TASK DIRECTIONS:
Apart from the pictures, every record here must be copied word for word.
╭─ RECORD EXTRACTS
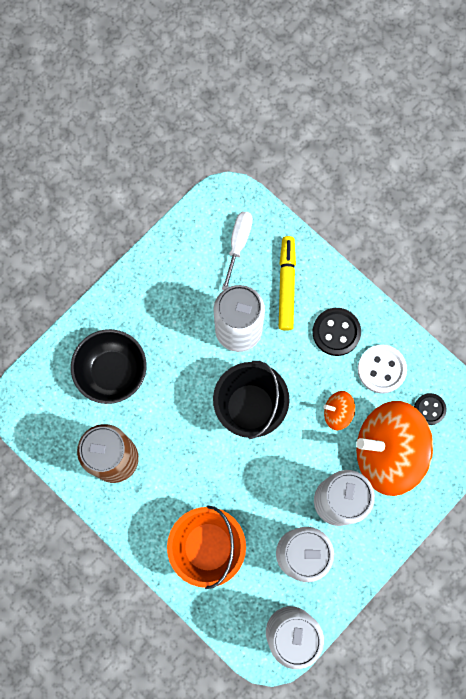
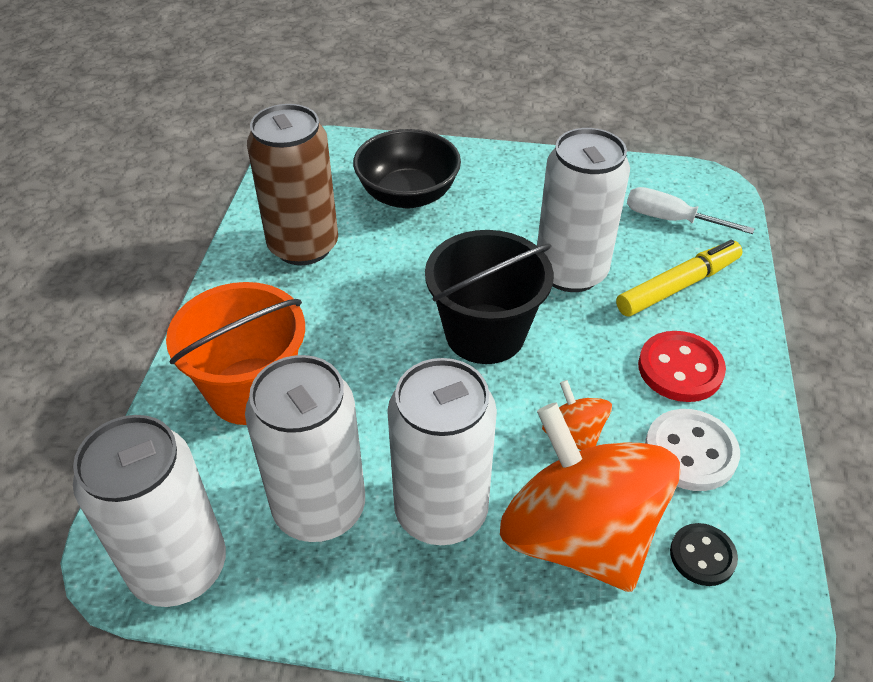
camera: 55 degrees right, 30 degrees down
(238, 244) = (671, 219): white screwdriver -> white screwdriver turned 135 degrees counterclockwise
(336, 332) = (680, 369): black button -> red button

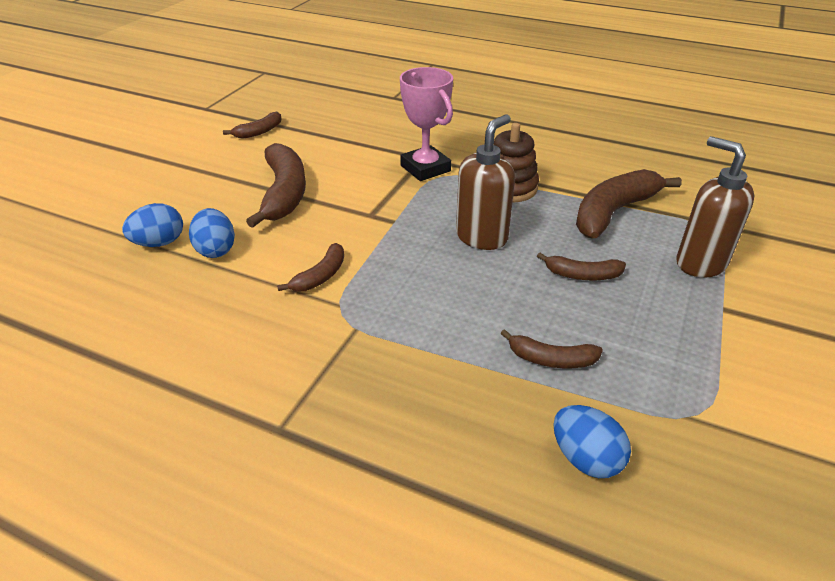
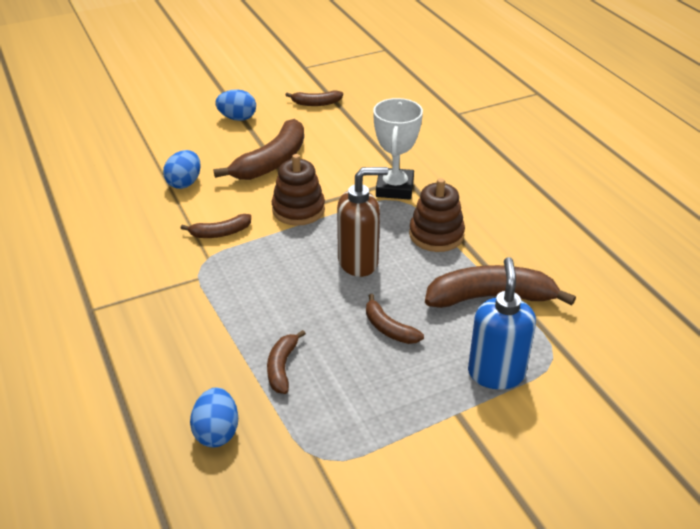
camera: 40 degrees right, 0 degrees up
(159, 243) = (160, 162): blue egg -> blue egg (237, 118)
(367, 221) = (298, 210): none -> brown stacking toy
(425, 168) = (394, 188): pink trophy -> white trophy
(551, 359) = (282, 367): brown banana -> brown banana turned 45 degrees clockwise
(700, 263) = (496, 373): brown soap dispenser -> blue soap dispenser

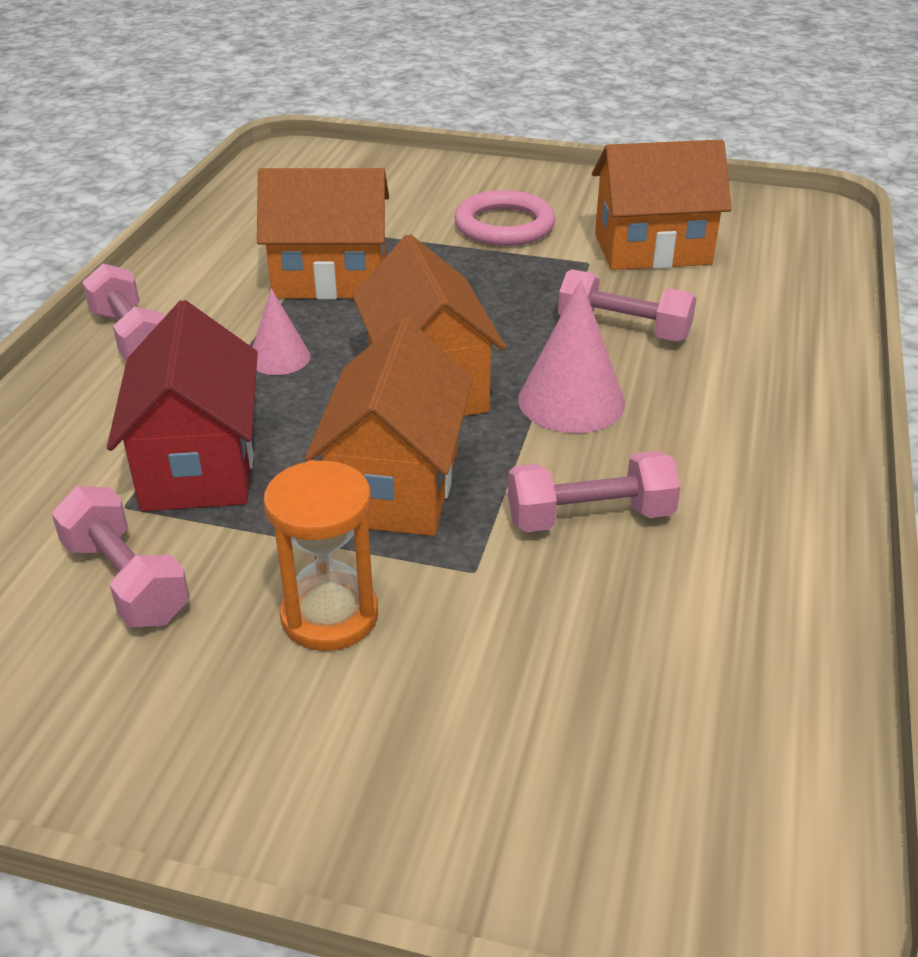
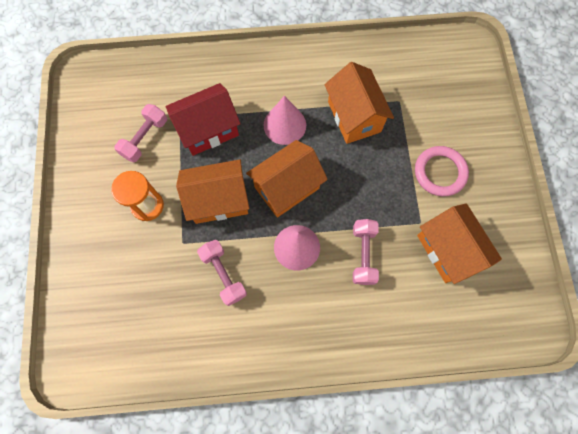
camera: 70 degrees right, 35 degrees up
(131, 337) = (278, 66): pink dumbbell -> none
(279, 358) = (284, 125): pink cone -> pink cone, size x1.65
╰─
EXPECTED ANSWER:
camera: 55 degrees right, 30 degrees down
(238, 244) = (671, 219): white screwdriver -> white screwdriver turned 135 degrees counterclockwise
(336, 332) = (680, 369): black button -> red button

camera: 40 degrees right, 0 degrees up
(159, 243) = (160, 162): blue egg -> blue egg (237, 118)
(367, 221) = (298, 210): none -> brown stacking toy
(425, 168) = (394, 188): pink trophy -> white trophy
(551, 359) = (282, 367): brown banana -> brown banana turned 45 degrees clockwise
(700, 263) = (496, 373): brown soap dispenser -> blue soap dispenser

camera: 70 degrees right, 35 degrees up
(131, 337) = (278, 66): pink dumbbell -> none
(279, 358) = (284, 125): pink cone -> pink cone, size x1.65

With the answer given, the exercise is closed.